=== INPUT MATERIAL ===
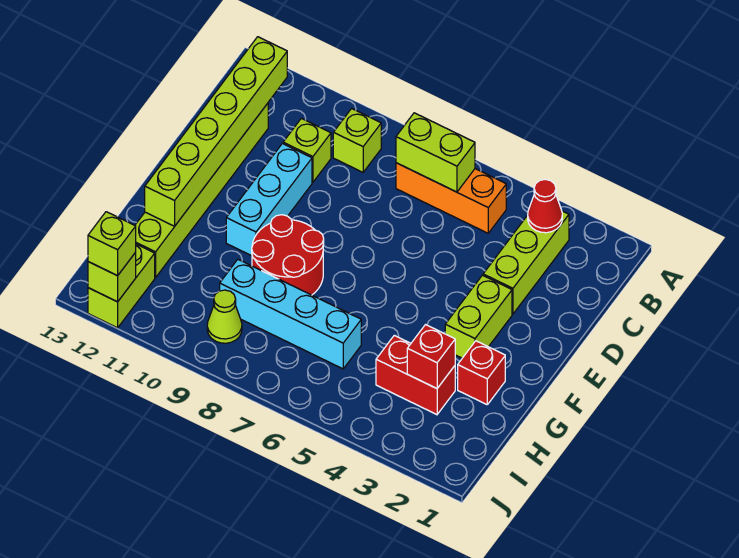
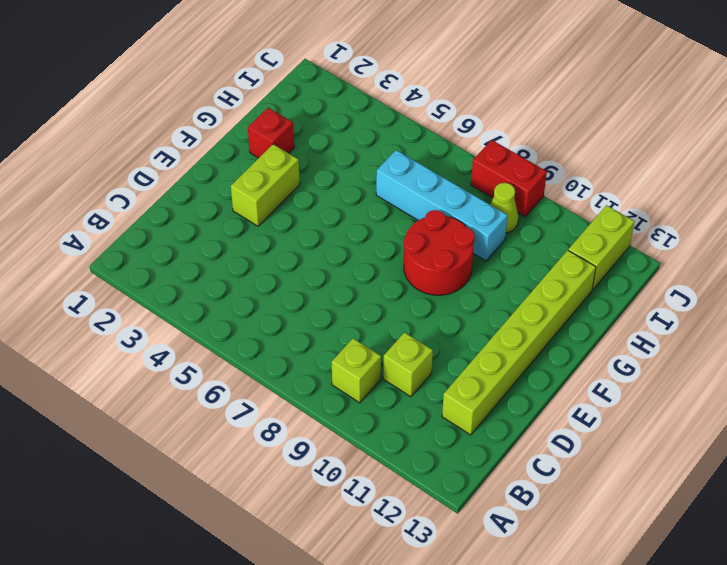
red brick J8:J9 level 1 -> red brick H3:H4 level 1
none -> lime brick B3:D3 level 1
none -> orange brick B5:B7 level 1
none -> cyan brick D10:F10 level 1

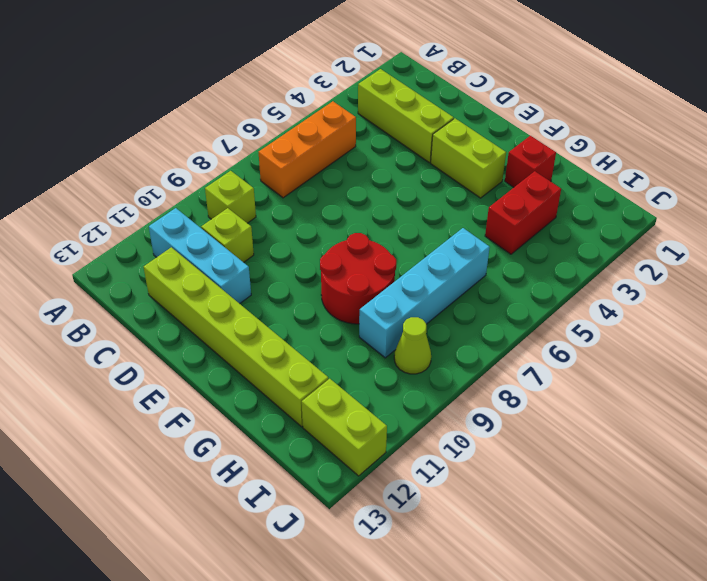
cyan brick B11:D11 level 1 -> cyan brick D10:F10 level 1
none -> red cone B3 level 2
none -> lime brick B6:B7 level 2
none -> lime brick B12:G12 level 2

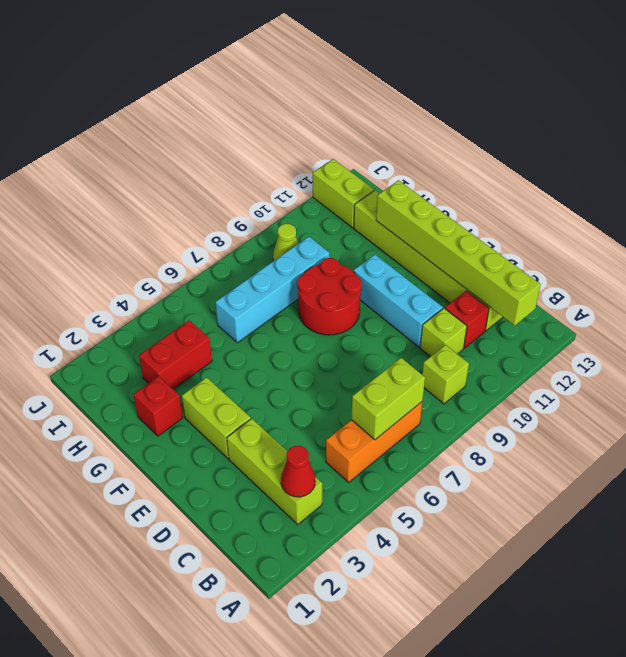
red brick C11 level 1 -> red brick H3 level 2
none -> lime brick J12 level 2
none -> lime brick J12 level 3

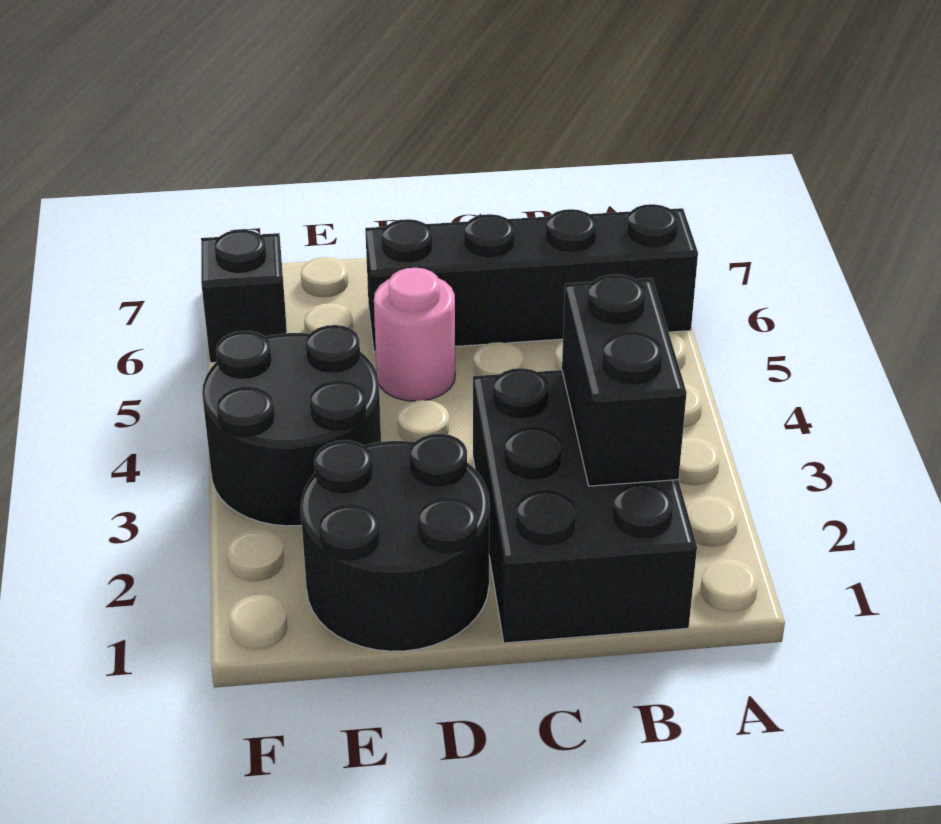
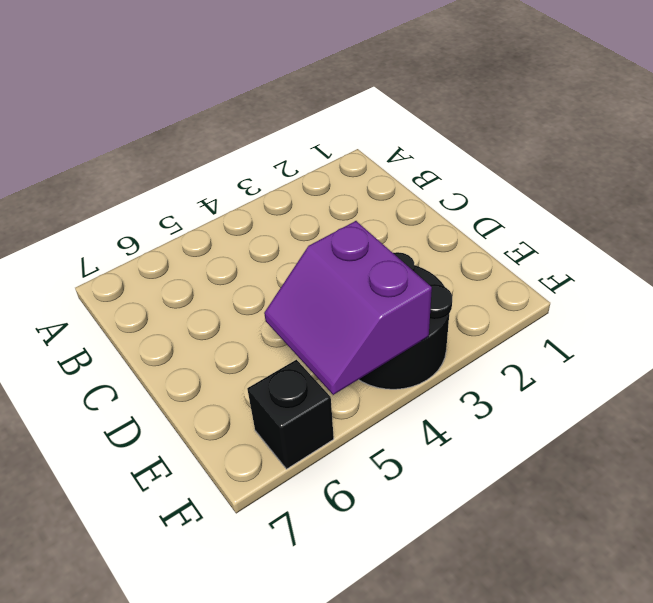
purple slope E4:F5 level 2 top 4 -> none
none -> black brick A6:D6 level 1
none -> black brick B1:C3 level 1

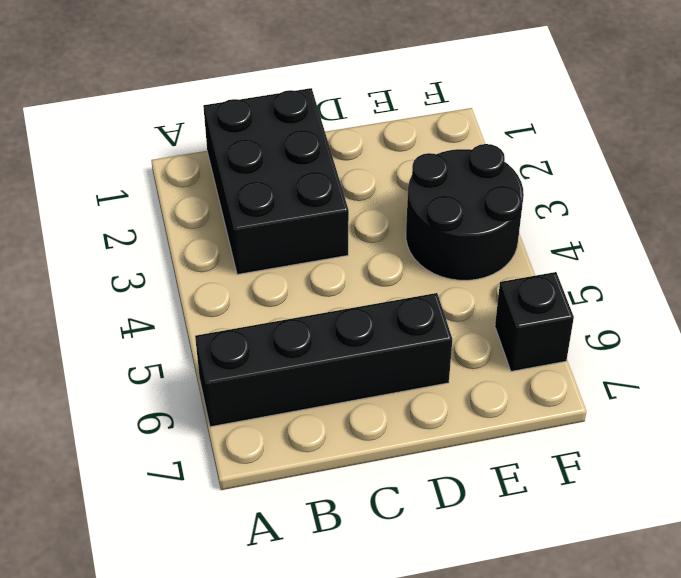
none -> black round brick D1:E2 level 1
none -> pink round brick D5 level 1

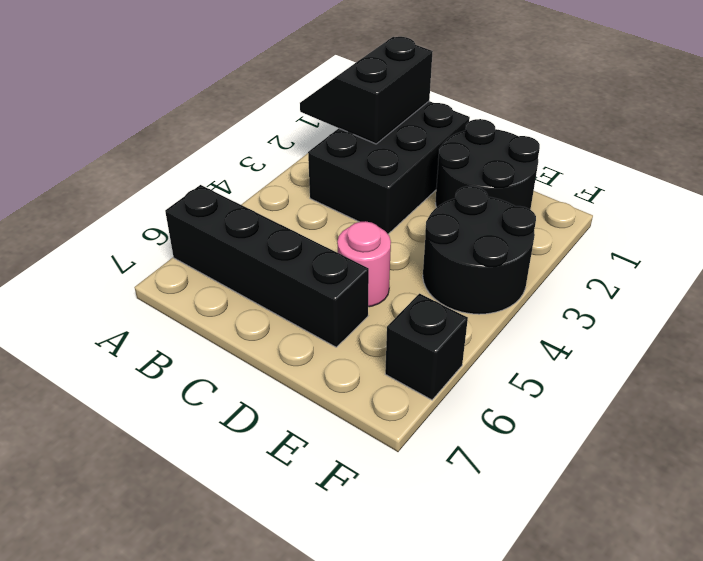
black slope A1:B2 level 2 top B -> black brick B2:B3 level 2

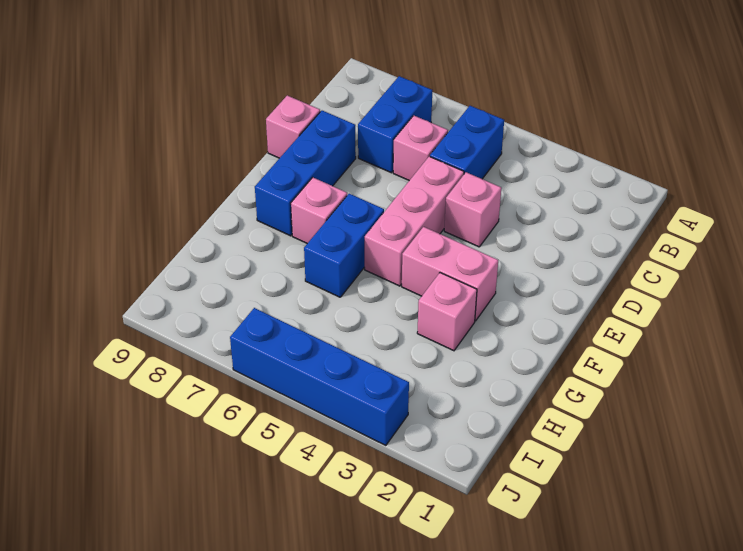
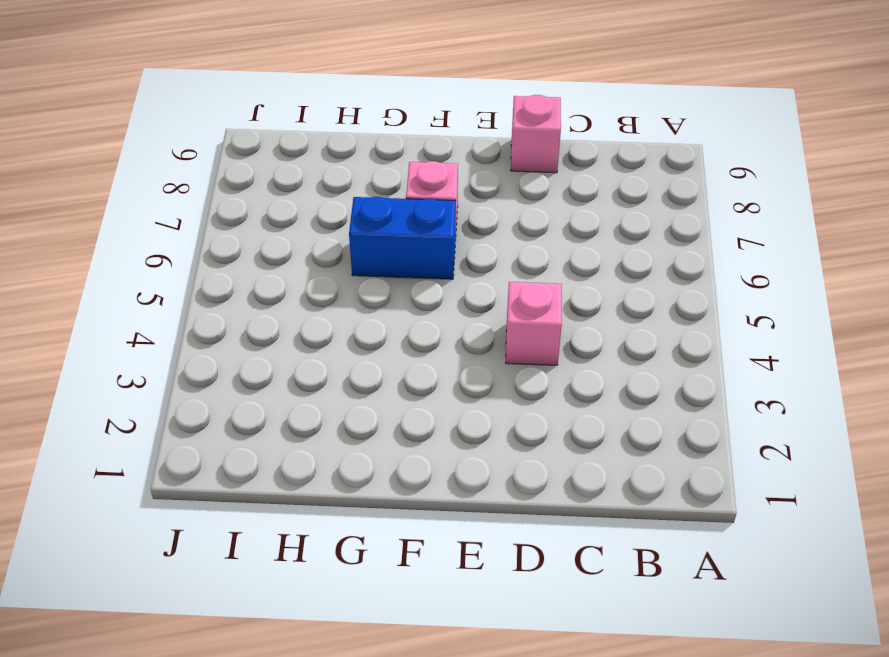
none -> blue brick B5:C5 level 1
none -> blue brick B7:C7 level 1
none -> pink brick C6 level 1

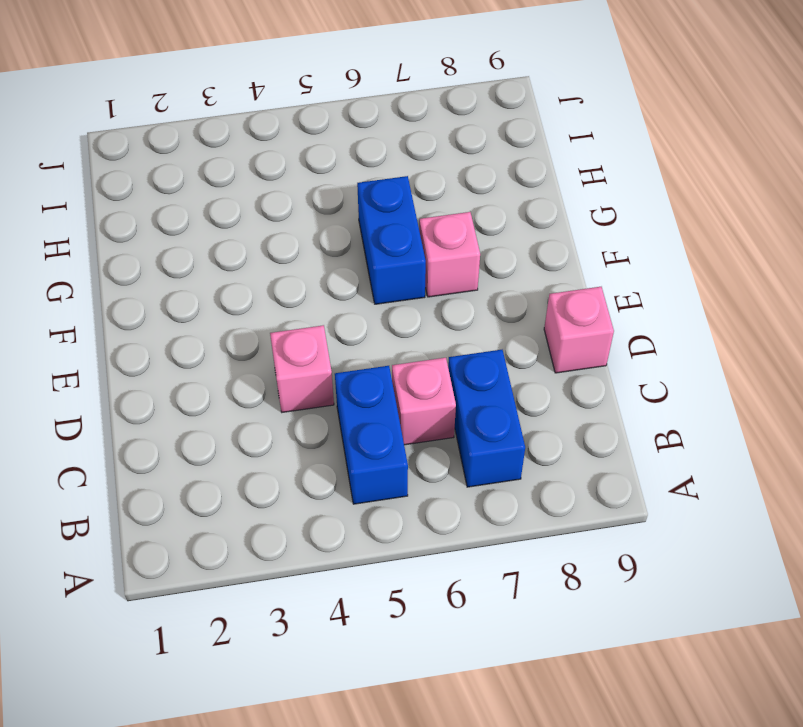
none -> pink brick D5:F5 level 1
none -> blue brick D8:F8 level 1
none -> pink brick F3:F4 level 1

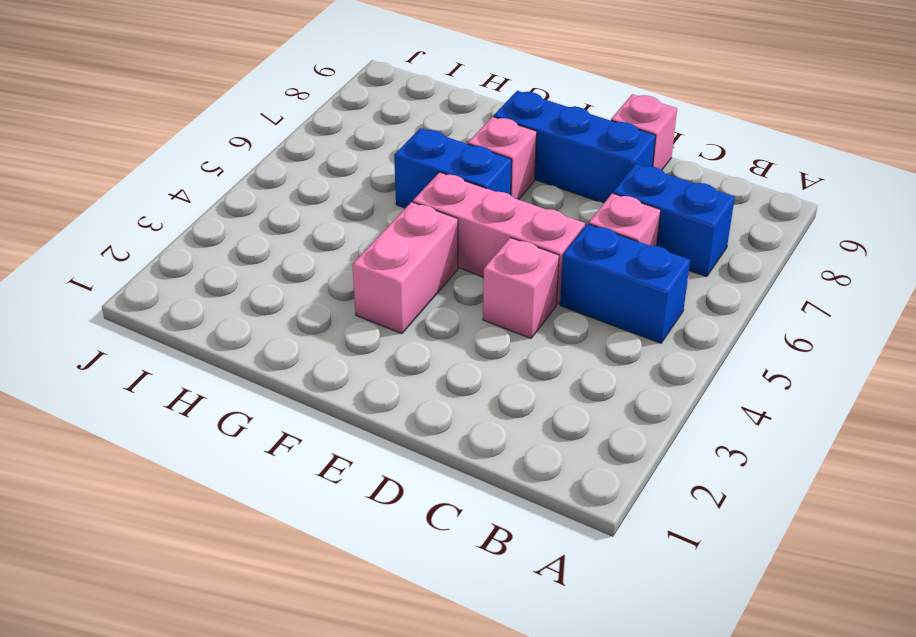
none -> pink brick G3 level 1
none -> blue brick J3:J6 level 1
===
TASK OBJECTIVE = Write out every line of the listing that holds the word "pink".

SOLUTION TO THE PROBLEM =
none -> pink round brick D5 level 1
none -> pink brick C6 level 1
none -> pink brick D5:F5 level 1
none -> pink brick F3:F4 level 1
none -> pink brick G3 level 1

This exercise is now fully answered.